• Your goal: Take the entries below and print, exactly, the stretch from the line containing "R3: 10 (NET1, NET6) -> none" through the line containing "R17: 10k (NET1, NET2) -> 10k (NET2, NET6)", both included.
+++ Material shown +++
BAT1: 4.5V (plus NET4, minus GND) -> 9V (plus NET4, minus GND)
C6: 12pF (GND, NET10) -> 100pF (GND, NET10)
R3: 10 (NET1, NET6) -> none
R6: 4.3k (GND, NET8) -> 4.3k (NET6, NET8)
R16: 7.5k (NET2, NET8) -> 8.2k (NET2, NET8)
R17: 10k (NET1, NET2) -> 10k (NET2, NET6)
+++
+++ Material shown +++
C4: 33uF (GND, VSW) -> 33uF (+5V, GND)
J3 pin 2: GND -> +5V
+++
• Final answer:
R3: 10 (NET1, NET6) -> none
R6: 4.3k (GND, NET8) -> 4.3k (NET6, NET8)
R16: 7.5k (NET2, NET8) -> 8.2k (NET2, NET8)
R17: 10k (NET1, NET2) -> 10k (NET2, NET6)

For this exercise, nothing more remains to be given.